WHAT YOU NEED TO DO
Extract the complete listing and repeat it word for word.

Part of a data file
⟨
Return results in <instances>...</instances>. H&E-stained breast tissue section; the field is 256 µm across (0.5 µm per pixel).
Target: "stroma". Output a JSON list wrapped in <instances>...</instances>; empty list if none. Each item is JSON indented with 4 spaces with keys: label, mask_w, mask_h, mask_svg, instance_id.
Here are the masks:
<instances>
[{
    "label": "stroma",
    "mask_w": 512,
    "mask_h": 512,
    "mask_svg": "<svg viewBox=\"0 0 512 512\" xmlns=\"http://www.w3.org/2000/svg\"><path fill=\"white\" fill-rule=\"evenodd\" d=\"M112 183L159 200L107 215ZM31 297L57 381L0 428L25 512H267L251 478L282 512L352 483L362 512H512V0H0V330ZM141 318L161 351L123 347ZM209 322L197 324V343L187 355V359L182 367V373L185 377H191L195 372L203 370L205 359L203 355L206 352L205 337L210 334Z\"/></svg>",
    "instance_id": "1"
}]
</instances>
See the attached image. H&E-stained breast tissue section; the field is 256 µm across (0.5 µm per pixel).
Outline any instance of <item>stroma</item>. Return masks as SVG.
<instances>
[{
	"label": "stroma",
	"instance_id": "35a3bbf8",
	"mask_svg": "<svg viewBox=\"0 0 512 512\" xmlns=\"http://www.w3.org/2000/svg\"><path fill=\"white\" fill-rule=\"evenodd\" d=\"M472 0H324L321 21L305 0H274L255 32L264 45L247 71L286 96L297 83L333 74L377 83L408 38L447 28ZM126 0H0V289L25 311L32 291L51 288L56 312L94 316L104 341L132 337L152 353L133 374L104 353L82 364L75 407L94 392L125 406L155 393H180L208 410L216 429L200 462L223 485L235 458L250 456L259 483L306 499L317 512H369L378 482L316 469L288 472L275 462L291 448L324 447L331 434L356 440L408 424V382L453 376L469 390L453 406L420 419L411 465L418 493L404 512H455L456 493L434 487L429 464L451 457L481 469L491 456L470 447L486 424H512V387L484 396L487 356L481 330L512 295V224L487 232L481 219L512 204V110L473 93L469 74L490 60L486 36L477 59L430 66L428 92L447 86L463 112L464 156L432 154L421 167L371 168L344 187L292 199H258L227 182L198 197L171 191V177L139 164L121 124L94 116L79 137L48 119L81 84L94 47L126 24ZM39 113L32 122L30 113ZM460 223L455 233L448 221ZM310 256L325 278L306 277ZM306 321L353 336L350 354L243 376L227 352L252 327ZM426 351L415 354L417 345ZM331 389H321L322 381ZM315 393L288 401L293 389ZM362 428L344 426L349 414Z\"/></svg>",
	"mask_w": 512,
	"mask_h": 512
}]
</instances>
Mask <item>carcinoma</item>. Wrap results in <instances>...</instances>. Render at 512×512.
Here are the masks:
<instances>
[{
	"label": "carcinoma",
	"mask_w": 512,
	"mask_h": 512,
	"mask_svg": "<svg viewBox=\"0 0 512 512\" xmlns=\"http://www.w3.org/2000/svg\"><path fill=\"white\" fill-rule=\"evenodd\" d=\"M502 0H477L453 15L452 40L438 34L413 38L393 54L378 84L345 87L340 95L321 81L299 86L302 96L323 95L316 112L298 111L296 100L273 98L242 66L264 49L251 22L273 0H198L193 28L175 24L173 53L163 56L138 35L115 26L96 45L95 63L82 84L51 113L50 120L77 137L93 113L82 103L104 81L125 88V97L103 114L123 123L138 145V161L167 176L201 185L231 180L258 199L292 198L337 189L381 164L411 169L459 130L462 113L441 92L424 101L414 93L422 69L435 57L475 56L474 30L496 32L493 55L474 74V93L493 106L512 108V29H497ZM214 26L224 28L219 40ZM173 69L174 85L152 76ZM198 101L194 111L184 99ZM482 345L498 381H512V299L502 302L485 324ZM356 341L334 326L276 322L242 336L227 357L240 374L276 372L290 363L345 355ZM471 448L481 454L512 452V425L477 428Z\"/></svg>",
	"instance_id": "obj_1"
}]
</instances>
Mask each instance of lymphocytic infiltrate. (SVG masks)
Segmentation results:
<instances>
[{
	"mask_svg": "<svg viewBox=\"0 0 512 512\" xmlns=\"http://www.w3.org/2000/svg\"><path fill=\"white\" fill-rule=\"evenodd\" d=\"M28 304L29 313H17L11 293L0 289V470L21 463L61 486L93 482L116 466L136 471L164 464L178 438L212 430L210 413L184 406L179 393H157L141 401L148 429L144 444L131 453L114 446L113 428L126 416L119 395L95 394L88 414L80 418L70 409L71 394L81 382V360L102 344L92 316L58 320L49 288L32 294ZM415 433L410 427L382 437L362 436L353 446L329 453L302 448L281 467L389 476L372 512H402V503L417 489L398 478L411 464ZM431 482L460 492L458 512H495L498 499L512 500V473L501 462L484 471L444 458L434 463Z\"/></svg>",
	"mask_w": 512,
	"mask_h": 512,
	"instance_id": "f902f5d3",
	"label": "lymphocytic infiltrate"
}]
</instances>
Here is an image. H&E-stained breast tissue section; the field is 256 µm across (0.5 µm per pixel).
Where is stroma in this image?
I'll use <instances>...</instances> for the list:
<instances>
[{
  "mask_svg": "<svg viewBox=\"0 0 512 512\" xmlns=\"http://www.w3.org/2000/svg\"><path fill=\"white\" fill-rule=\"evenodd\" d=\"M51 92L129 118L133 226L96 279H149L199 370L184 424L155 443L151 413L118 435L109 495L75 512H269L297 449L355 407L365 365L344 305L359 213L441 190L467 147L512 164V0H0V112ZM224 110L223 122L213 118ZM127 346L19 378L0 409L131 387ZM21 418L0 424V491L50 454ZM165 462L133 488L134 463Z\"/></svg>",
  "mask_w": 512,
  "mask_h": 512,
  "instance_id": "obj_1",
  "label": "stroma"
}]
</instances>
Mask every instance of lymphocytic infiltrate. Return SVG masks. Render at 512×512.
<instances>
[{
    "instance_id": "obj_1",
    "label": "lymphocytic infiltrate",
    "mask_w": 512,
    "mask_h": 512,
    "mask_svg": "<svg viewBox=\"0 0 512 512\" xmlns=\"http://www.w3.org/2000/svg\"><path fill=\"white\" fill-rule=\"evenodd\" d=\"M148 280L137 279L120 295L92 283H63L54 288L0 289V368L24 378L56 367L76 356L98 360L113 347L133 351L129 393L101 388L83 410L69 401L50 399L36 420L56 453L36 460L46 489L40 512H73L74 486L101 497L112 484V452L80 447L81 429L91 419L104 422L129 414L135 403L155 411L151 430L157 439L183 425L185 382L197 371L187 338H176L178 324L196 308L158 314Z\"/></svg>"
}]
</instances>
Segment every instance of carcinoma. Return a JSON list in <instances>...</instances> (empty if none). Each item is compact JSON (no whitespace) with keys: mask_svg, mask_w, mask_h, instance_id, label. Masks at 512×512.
⟩
SOLUTION TO THIS TASK
Return results in <instances>...</instances>. H&E-stained breast tissue section; the field is 256 µm across (0.5 µm per pixel).
Target: "stroma". Output a JSON list wrapped in <instances>...</instances>; empty list if none. Each item is JSON indented with 4 spaces with keys: label, mask_w, mask_h, mask_svg, instance_id.
Here are the masks:
<instances>
[{
    "label": "stroma",
    "mask_w": 512,
    "mask_h": 512,
    "mask_svg": "<svg viewBox=\"0 0 512 512\" xmlns=\"http://www.w3.org/2000/svg\"><path fill=\"white\" fill-rule=\"evenodd\" d=\"M112 183L159 200L107 215ZM31 297L57 381L0 428L25 512H267L251 478L282 512L352 483L362 512H512V0H0V330ZM141 318L161 351L123 347ZM209 322L197 324V343L187 355V359L182 367V373L185 377H191L195 372L203 370L205 359L203 355L206 352L205 337L210 334Z\"/></svg>",
    "instance_id": "1"
}]
</instances>
See the attached image. H&E-stained breast tissue section; the field is 256 µm across (0.5 µm per pixel).
Outline any instance of <item>stroma</item>. Return masks as SVG.
<instances>
[{
	"label": "stroma",
	"instance_id": "35a3bbf8",
	"mask_svg": "<svg viewBox=\"0 0 512 512\" xmlns=\"http://www.w3.org/2000/svg\"><path fill=\"white\" fill-rule=\"evenodd\" d=\"M472 0H324L321 21L305 0H274L255 32L264 45L247 71L286 96L297 83L333 74L377 83L408 38L447 28ZM126 0H0V289L25 311L32 291L51 288L56 312L94 316L104 341L132 337L152 353L133 374L104 353L82 364L75 407L94 392L125 406L155 393H180L208 410L216 429L200 462L223 485L235 458L250 456L259 483L306 499L317 512H369L378 482L316 469L288 472L275 462L291 448L324 447L331 434L356 440L408 424V382L453 376L469 390L453 406L420 419L411 465L418 493L404 512H455L456 493L434 487L429 464L451 457L481 469L491 456L470 447L486 424H512V387L484 396L487 356L481 330L512 295V224L487 232L481 219L512 204V110L473 93L469 74L490 60L486 36L477 59L430 66L428 92L447 86L463 112L464 156L432 154L421 167L371 168L344 187L292 199H258L227 182L198 197L171 191V177L139 164L121 124L94 116L79 137L48 119L81 84L94 47L126 24ZM39 113L32 122L30 113ZM460 223L455 233L448 221ZM310 256L325 278L306 277ZM306 321L353 336L350 354L243 376L227 352L252 327ZM426 351L415 354L417 345ZM331 389H321L322 381ZM315 393L288 401L293 389ZM362 428L344 426L349 414Z\"/></svg>",
	"mask_w": 512,
	"mask_h": 512
}]
</instances>
Mask <item>carcinoma</item>. Wrap results in <instances>...</instances>. Render at 512×512.
Here are the masks:
<instances>
[{
	"label": "carcinoma",
	"mask_w": 512,
	"mask_h": 512,
	"mask_svg": "<svg viewBox=\"0 0 512 512\" xmlns=\"http://www.w3.org/2000/svg\"><path fill=\"white\" fill-rule=\"evenodd\" d=\"M502 0H477L453 15L452 40L438 34L413 38L393 54L378 84L345 87L340 95L321 81L299 86L302 96L323 95L316 112L298 111L296 100L273 98L242 66L264 49L251 22L273 0H198L193 28L175 24L173 53L163 56L138 35L115 26L96 45L95 63L82 84L51 113L50 120L77 137L93 113L82 103L104 81L125 88V97L103 114L123 123L138 145V161L167 176L201 185L231 180L258 199L292 198L337 189L381 164L411 169L459 130L462 113L441 92L424 101L414 93L422 69L435 57L475 56L474 30L496 32L493 55L474 74V93L493 106L512 108V29H497ZM214 26L224 28L219 40ZM173 69L174 85L152 76ZM198 101L194 111L184 99ZM482 345L498 381H512V299L502 302L485 324ZM356 341L334 326L276 322L242 336L227 357L240 374L276 372L290 363L345 355ZM471 448L481 454L512 452V425L477 428Z\"/></svg>",
	"instance_id": "obj_1"
}]
</instances>
Mask each instance of lymphocytic infiltrate. (SVG masks)
Segmentation results:
<instances>
[{
	"mask_svg": "<svg viewBox=\"0 0 512 512\" xmlns=\"http://www.w3.org/2000/svg\"><path fill=\"white\" fill-rule=\"evenodd\" d=\"M28 304L29 313H17L11 293L0 289V470L21 463L61 486L93 482L116 466L136 471L164 464L178 438L212 430L210 413L184 406L179 393H157L141 401L148 429L144 444L131 453L114 446L113 428L126 416L119 395L95 394L88 414L80 418L70 409L71 394L81 382V360L102 344L92 316L58 320L49 288L32 294ZM415 433L410 427L382 437L362 436L353 446L329 453L302 448L281 467L389 476L372 512H402V503L417 489L398 478L411 464ZM431 482L460 492L458 512H495L498 499L512 500V473L501 462L484 471L444 458L434 463Z\"/></svg>",
	"mask_w": 512,
	"mask_h": 512,
	"instance_id": "f902f5d3",
	"label": "lymphocytic infiltrate"
}]
</instances>
Here is an image. H&E-stained breast tissue section; the field is 256 µm across (0.5 µm per pixel).
Where is stroma in this image?
I'll use <instances>...</instances> for the list:
<instances>
[{
  "mask_svg": "<svg viewBox=\"0 0 512 512\" xmlns=\"http://www.w3.org/2000/svg\"><path fill=\"white\" fill-rule=\"evenodd\" d=\"M51 92L129 118L133 226L96 279H149L199 370L184 424L155 443L151 413L118 435L109 495L75 512H269L297 449L355 407L365 365L344 305L359 213L441 190L467 147L512 164V0H0V112ZM224 110L223 122L213 118ZM127 346L19 378L0 409L131 387ZM21 418L0 424V491L50 454ZM165 462L133 488L134 463Z\"/></svg>",
  "mask_w": 512,
  "mask_h": 512,
  "instance_id": "obj_1",
  "label": "stroma"
}]
</instances>
Mask every instance of lymphocytic infiltrate. Return SVG masks. Render at 512×512.
<instances>
[{
    "instance_id": "obj_1",
    "label": "lymphocytic infiltrate",
    "mask_w": 512,
    "mask_h": 512,
    "mask_svg": "<svg viewBox=\"0 0 512 512\" xmlns=\"http://www.w3.org/2000/svg\"><path fill=\"white\" fill-rule=\"evenodd\" d=\"M148 280L137 279L120 295L92 283H63L54 288L0 289V368L24 378L56 367L76 356L98 360L113 347L133 351L129 393L101 388L83 410L69 401L50 399L36 420L56 453L36 460L46 489L40 512H73L74 486L101 497L112 484V452L80 447L81 429L91 419L104 422L129 414L135 403L155 411L151 430L157 439L183 425L185 382L197 371L187 338H176L178 324L196 308L158 314Z\"/></svg>"
}]
</instances>
Segment every instance of carcinoma. Return a JSON list in <instances>...</instances> (empty if none). Each item is compact JSON (no whitespace) with keys: mask_svg, mask_w, mask_h, instance_id, label. Masks at 512×512.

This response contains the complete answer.